Print every line below. Match each one exactly.
[Opening Listed records section]
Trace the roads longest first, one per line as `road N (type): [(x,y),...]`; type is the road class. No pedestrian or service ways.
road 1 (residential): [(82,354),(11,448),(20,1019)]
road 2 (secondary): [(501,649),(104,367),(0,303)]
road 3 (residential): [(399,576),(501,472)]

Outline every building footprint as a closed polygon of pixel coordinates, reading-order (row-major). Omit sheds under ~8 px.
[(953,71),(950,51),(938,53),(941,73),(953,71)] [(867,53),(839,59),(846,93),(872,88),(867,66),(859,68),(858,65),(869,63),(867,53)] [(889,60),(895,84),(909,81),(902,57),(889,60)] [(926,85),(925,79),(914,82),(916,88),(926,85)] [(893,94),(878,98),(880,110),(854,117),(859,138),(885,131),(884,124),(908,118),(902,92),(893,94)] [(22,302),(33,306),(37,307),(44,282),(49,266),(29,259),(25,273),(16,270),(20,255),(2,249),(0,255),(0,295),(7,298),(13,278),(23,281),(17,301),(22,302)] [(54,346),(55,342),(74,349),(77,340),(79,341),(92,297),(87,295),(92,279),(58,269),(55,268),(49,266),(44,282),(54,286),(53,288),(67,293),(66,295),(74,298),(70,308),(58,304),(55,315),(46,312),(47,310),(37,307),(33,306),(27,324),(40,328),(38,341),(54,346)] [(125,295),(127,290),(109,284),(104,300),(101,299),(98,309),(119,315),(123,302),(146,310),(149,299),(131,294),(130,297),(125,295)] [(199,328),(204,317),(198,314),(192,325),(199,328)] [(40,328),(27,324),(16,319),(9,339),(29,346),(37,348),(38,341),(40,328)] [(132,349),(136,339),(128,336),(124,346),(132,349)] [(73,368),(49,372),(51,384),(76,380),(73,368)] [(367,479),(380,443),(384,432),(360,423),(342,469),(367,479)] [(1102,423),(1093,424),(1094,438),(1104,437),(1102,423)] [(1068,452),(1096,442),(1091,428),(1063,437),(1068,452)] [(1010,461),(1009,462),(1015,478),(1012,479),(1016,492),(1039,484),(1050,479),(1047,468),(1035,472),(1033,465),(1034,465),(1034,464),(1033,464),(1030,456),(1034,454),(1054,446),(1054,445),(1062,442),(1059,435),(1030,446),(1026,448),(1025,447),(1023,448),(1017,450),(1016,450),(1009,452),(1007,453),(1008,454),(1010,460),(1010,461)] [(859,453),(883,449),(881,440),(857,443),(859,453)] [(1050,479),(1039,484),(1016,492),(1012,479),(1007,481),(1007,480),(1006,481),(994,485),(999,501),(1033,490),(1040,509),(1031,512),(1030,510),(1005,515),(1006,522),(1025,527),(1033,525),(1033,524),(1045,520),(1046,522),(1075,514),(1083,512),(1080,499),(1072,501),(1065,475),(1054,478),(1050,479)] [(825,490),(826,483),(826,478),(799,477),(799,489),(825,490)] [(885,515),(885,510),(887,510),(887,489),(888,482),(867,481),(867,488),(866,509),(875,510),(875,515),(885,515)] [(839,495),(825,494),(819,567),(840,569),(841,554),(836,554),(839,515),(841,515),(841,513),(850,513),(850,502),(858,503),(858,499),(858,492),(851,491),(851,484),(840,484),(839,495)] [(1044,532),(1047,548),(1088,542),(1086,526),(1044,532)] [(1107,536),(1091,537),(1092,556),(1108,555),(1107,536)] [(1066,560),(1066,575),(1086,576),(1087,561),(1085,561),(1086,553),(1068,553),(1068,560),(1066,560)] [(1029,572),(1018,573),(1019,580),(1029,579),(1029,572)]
[Closing Listed records section]
▸ **Exercise response**:
Trace the roads longest first, one per line as `road N (type): [(x,y),...]`; type is the road class. No pedestrian or service ways.
road 1 (residential): [(82,354),(11,448),(20,1019)]
road 2 (secondary): [(501,649),(104,367),(0,303)]
road 3 (residential): [(399,576),(501,472)]

Outline every building footprint as a closed polygon of pixel coordinates, reading-order (row-major). Omit sheds under ~8 px.
[(953,71),(950,51),(938,53),(941,73),(953,71)] [(867,53),(839,59),(846,93),(872,88),(867,66),(859,68),(858,65),(869,63),(867,53)] [(889,60),(895,84),(909,81),(902,57),(889,60)] [(926,85),(925,79),(914,82),(916,88),(926,85)] [(893,94),(878,98),(880,110),(854,117),(859,138),(885,131),(884,124),(908,118),(902,92),(893,94)] [(22,302),(33,306),(37,307),(44,282),(49,266),(29,259),(25,273),(16,270),(20,255),(2,249),(0,255),(0,295),(7,298),(13,278),(23,281),(17,301),(22,302)] [(54,346),(55,342),(74,349),(77,340),(79,341),(92,297),(87,295),(92,279),(58,269),(55,268),(49,266),(44,282),(54,286),(53,288),(67,293),(66,295),(74,298),(70,308),(58,304),(55,315),(46,312),(47,310),(37,307),(33,306),(27,324),(40,328),(38,341),(54,346)] [(125,295),(127,290),(109,284),(104,300),(101,299),(98,309),(119,315),(123,302),(146,310),(149,299),(131,294),(130,297),(125,295)] [(199,328),(204,317),(198,314),(192,325),(199,328)] [(40,328),(27,324),(16,319),(9,339),(29,346),(37,348),(38,341),(40,328)] [(132,349),(136,339),(128,336),(124,346),(132,349)] [(73,368),(49,372),(51,384),(76,380),(73,368)] [(367,479),(380,443),(384,432),(360,423),(342,469),(367,479)] [(1102,423),(1093,424),(1094,438),(1104,437),(1102,423)] [(1068,452),(1096,442),(1091,428),(1063,437),(1068,452)] [(1010,461),(1009,462),(1015,478),(1012,479),(1016,492),(1039,484),(1050,479),(1047,468),(1035,472),(1033,465),(1034,465),(1034,464),(1033,464),(1030,456),(1034,454),(1054,446),(1054,445),(1062,442),(1059,435),(1030,446),(1026,448),(1025,447),(1023,448),(1017,450),(1016,450),(1009,452),(1007,453),(1008,454),(1010,460),(1010,461)] [(859,453),(883,449),(881,440),(857,443),(859,453)] [(1050,479),(1039,484),(1016,492),(1012,479),(1007,481),(1007,480),(1006,481),(994,485),(999,501),(1033,490),(1040,509),(1031,512),(1030,510),(1005,515),(1006,522),(1025,527),(1033,525),(1033,524),(1045,520),(1046,522),(1075,514),(1083,512),(1080,499),(1072,501),(1065,475),(1054,478),(1050,479)] [(825,490),(826,483),(826,478),(799,477),(799,489),(825,490)] [(885,515),(885,510),(887,510),(887,489),(888,482),(867,481),(867,488),(866,509),(875,510),(875,515),(885,515)] [(839,495),(825,494),(819,567),(840,569),(841,554),(836,554),(839,515),(841,515),(841,513),(850,513),(850,502),(858,503),(858,499),(858,492),(851,491),(851,484),(840,484),(839,495)] [(1044,532),(1047,548),(1088,542),(1086,526),(1044,532)] [(1107,536),(1091,537),(1092,556),(1108,555),(1107,536)] [(1066,560),(1066,575),(1086,576),(1087,561),(1085,561),(1086,553),(1068,553),(1068,560),(1066,560)] [(1029,572),(1018,573),(1019,580),(1029,579),(1029,572)]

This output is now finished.